■ Activity ■
Beginning with the line that contains "D101: LED (A", copy each remaining line of the data below exactly.

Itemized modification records
★ ★ ★ ★ ★
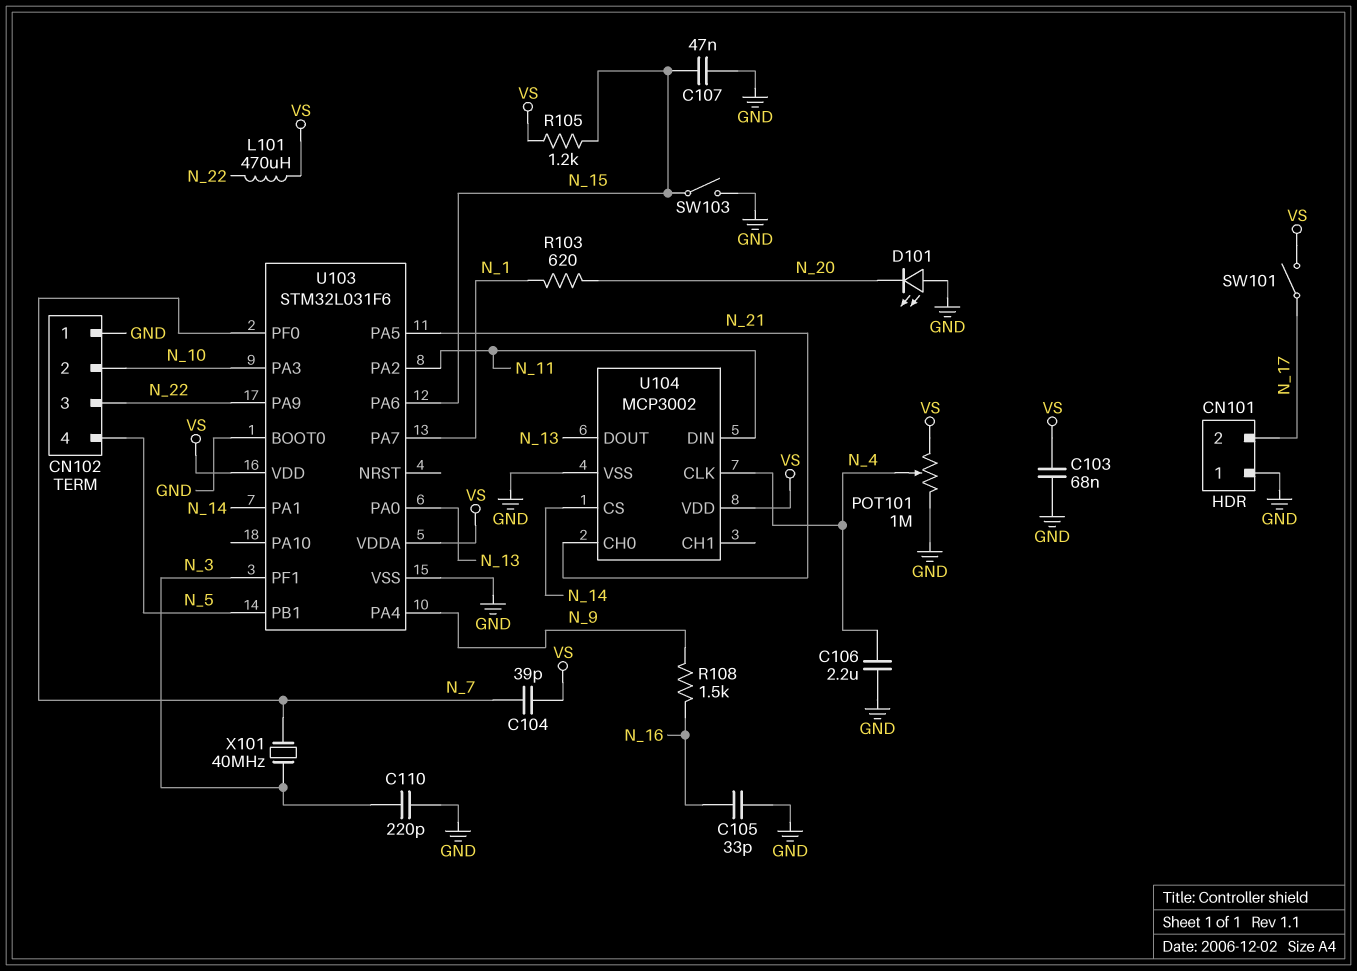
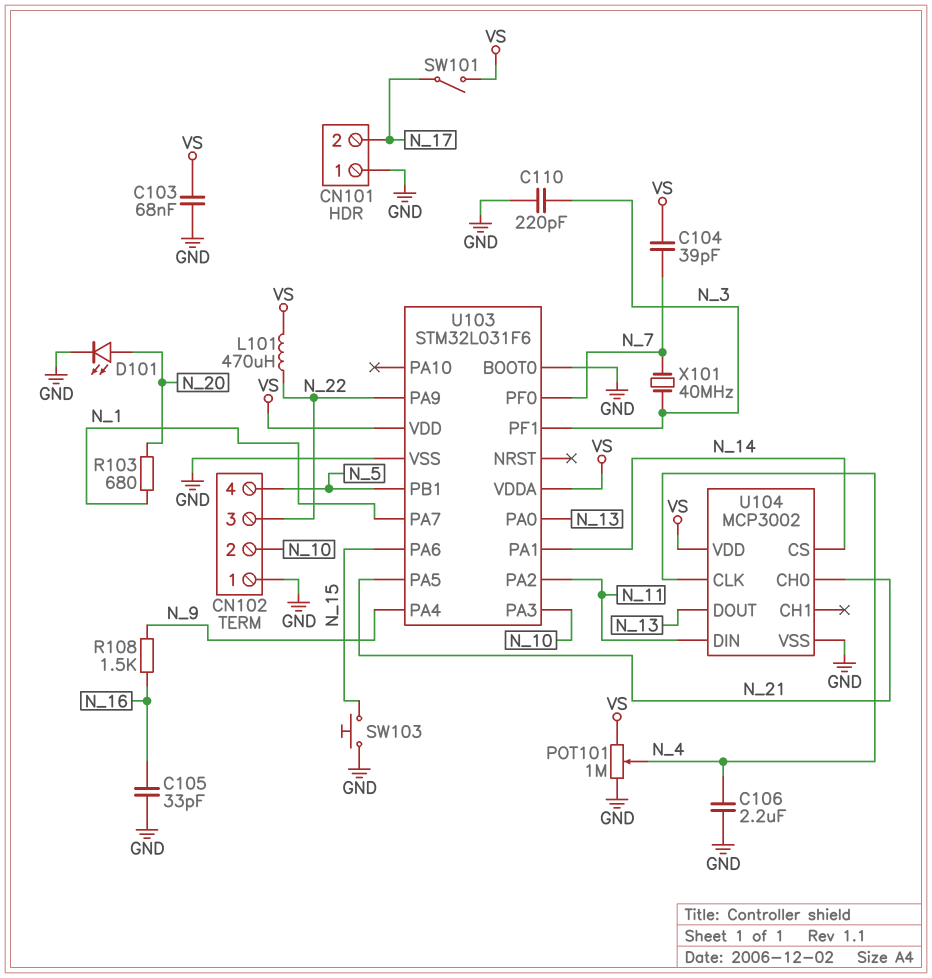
C107: 47nF (GND, N_15) -> none
D101: LED (A GND, K N_20) -> LED (A N_20, K GND)
R103: 620 (N_1, N_20) -> 680 (N_1, N_20)
R105: 1.2k (N_15, VS) -> none
SW103: switch (GND, N_15) -> button (GND, N_15)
★ ★ ★ ★ ★
■ Result of the task ■
D101: LED (A GND, K N_20) -> LED (A N_20, K GND)
R103: 620 (N_1, N_20) -> 680 (N_1, N_20)
R105: 1.2k (N_15, VS) -> none
SW103: switch (GND, N_15) -> button (GND, N_15)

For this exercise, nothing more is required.